[PROVIDED DATA]
#####

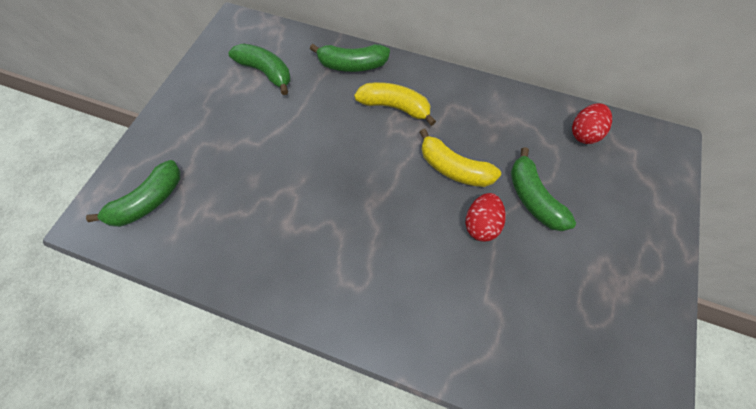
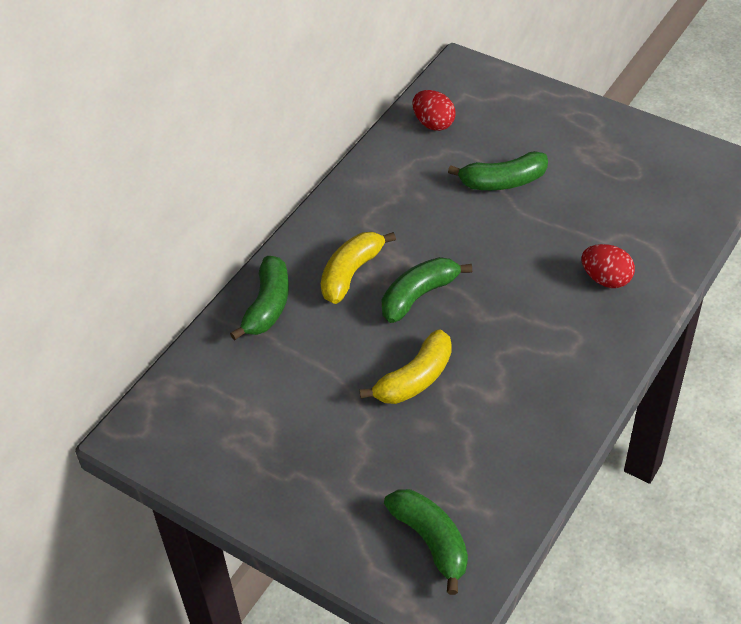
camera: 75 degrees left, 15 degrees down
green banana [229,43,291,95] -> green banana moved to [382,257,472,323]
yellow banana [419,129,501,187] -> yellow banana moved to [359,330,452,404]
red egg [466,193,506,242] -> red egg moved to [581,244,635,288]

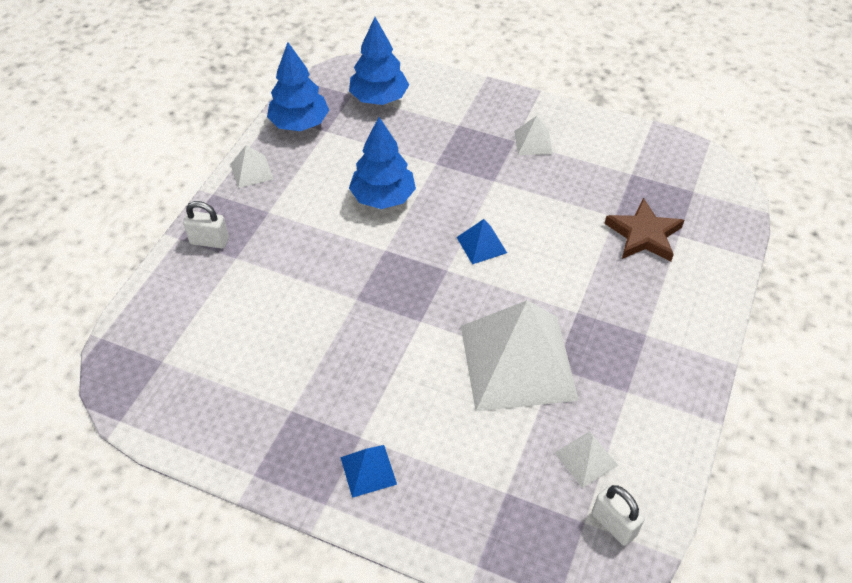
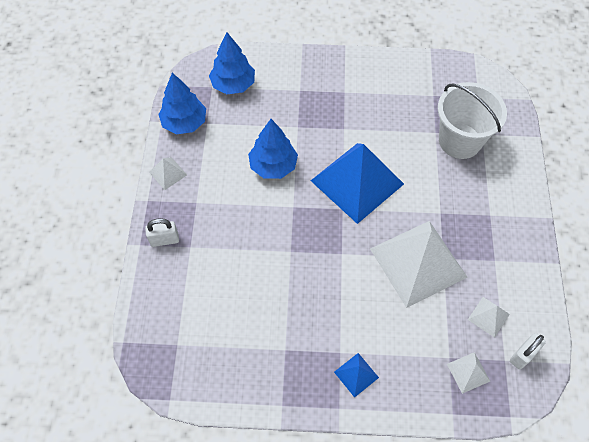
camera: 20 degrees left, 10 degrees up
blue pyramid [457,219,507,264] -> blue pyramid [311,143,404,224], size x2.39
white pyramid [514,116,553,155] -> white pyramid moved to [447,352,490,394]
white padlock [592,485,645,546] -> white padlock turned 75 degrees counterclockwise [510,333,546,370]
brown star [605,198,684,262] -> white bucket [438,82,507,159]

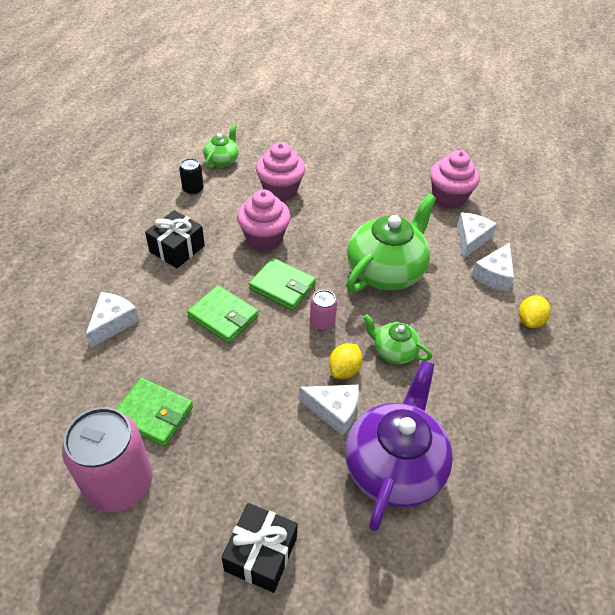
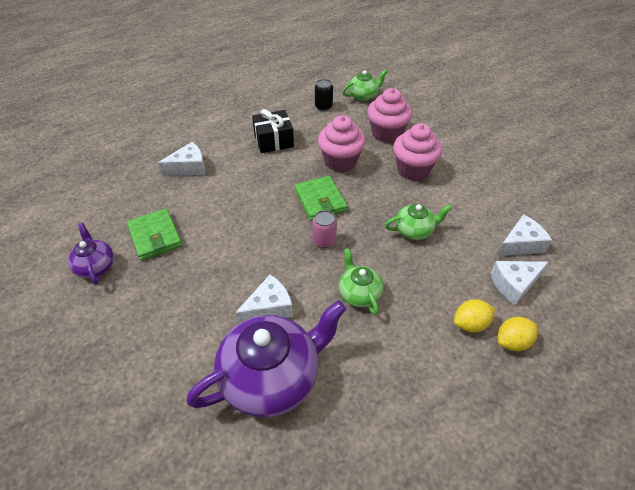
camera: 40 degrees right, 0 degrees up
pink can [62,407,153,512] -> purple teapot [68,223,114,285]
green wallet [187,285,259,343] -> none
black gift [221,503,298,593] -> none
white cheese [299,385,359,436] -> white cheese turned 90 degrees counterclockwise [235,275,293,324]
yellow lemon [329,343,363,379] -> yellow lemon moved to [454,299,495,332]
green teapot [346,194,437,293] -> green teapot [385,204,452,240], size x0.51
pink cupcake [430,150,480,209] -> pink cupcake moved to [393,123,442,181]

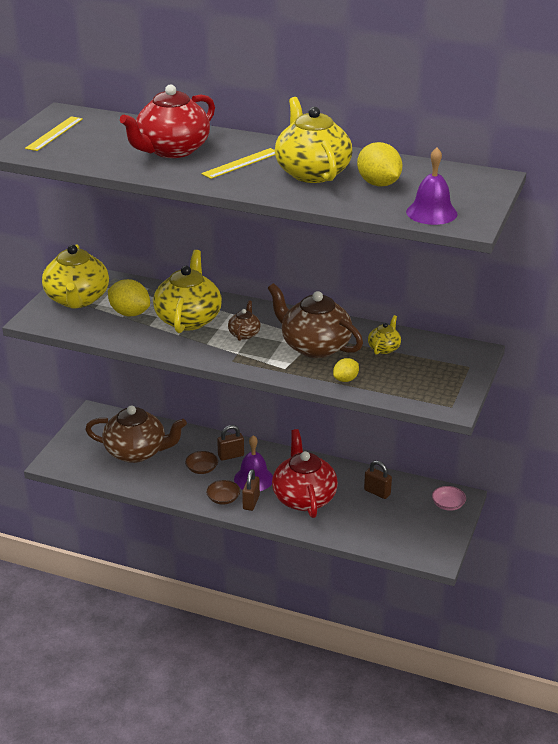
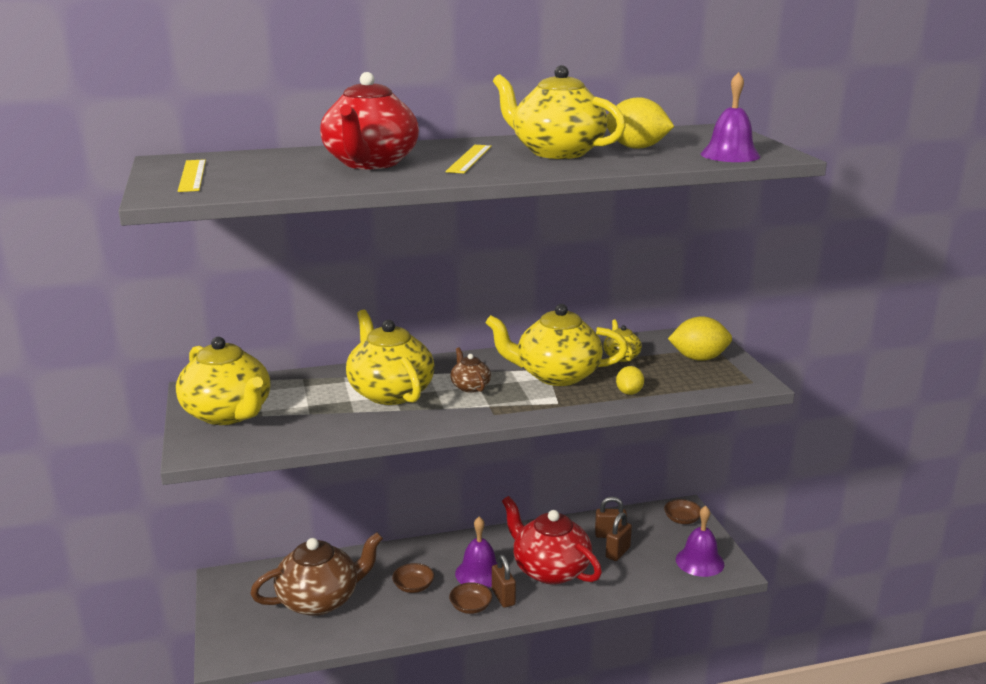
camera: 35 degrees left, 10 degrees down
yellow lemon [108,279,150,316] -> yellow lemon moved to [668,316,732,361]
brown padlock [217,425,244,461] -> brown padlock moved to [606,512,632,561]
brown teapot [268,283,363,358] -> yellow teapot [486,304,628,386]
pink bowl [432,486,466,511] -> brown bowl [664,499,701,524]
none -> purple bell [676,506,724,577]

#####

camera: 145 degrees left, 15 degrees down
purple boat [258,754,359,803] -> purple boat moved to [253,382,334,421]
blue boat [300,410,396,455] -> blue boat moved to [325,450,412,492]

#####

[WHAT THE TASK REQUIRES] In the records above, how many lines include the string "turned"? Answer with only the number.

[OUTPUT OF THE EXERCISE] 2